Return, word for word, only the lines of the data below that lie between the line with "D103: LED blue" and the line with "R120: none -> 470 (CNT4, LED_A)", those two lines included.

■ Task inputs:
━━━

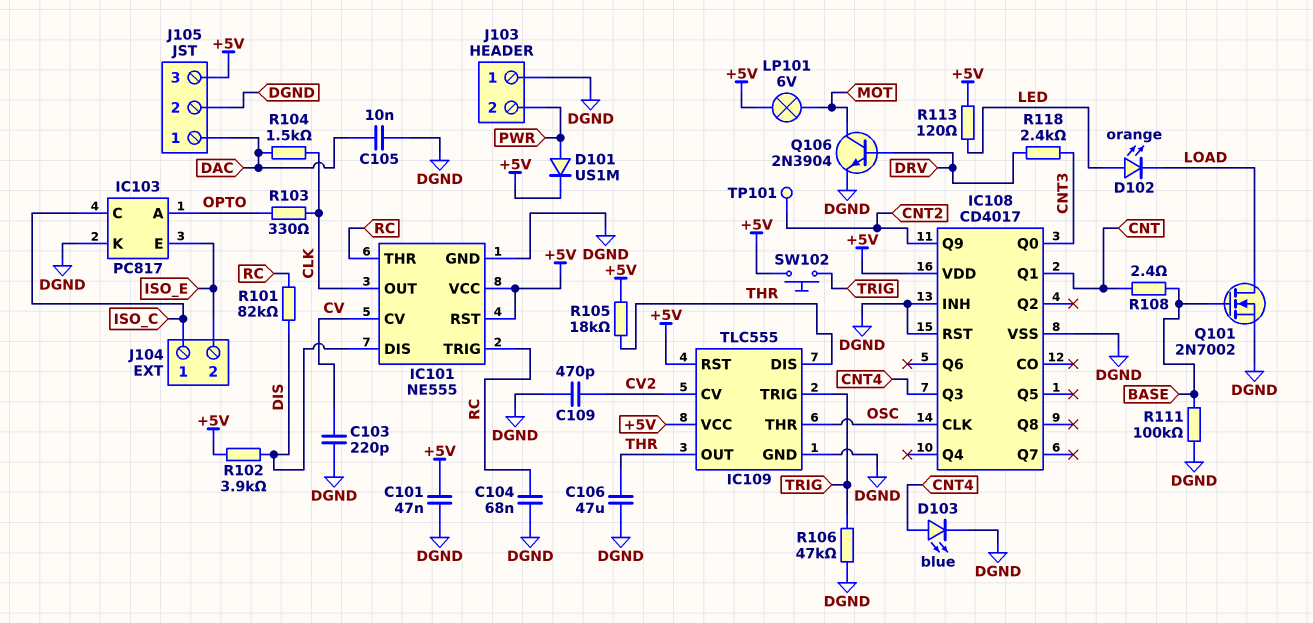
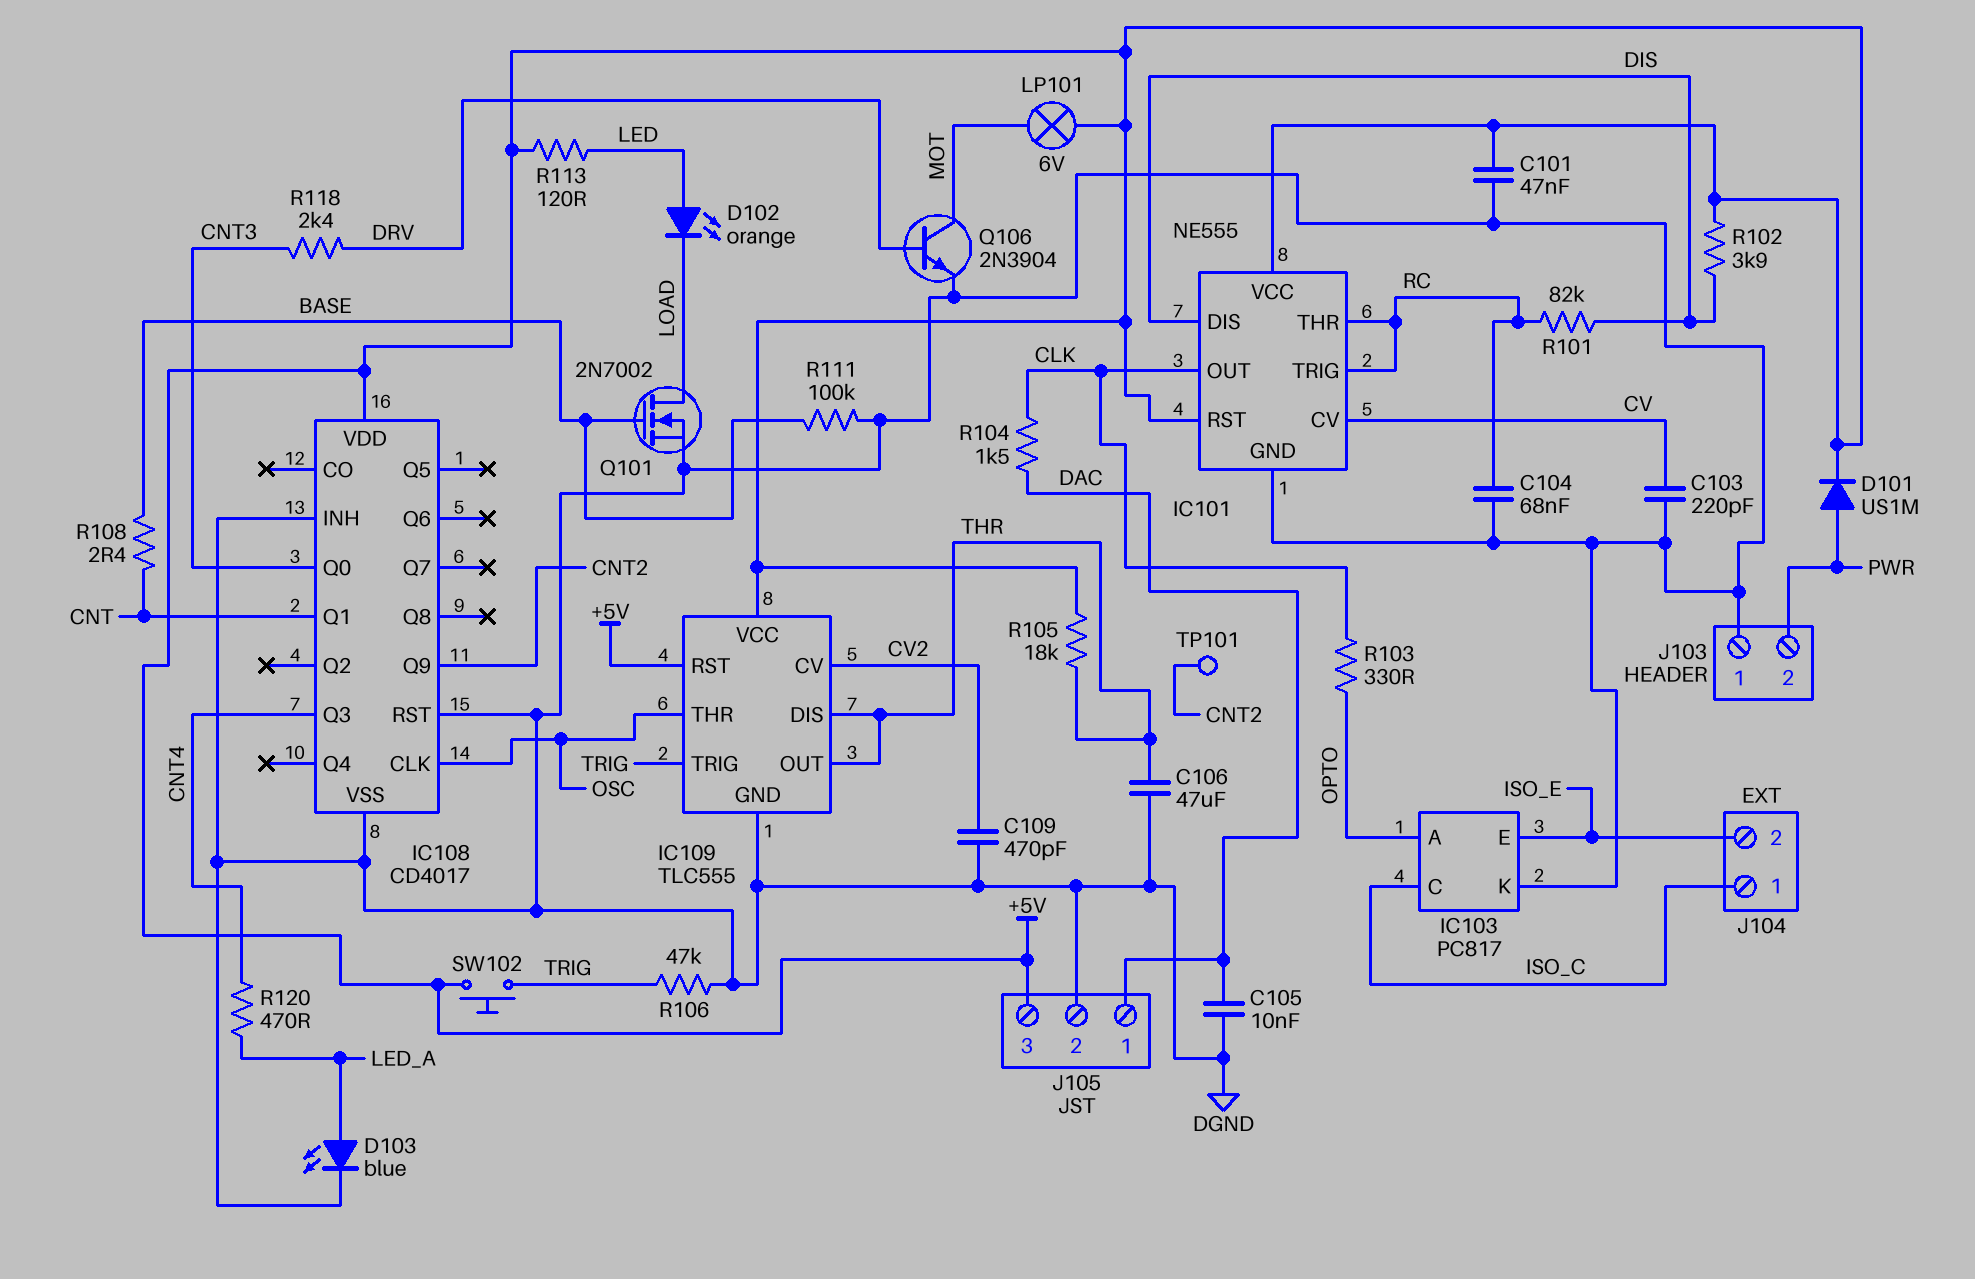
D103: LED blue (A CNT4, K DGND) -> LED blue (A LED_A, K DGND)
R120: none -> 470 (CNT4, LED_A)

━━━

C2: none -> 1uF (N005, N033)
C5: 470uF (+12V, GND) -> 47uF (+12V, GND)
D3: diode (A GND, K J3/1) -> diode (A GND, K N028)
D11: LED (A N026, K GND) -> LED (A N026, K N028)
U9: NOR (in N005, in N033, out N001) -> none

━━━

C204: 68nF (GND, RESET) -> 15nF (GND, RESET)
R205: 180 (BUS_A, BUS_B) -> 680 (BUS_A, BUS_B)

━━━

■ Result of the task:
D103: LED blue (A CNT4, K DGND) -> LED blue (A LED_A, K DGND)
R120: none -> 470 (CNT4, LED_A)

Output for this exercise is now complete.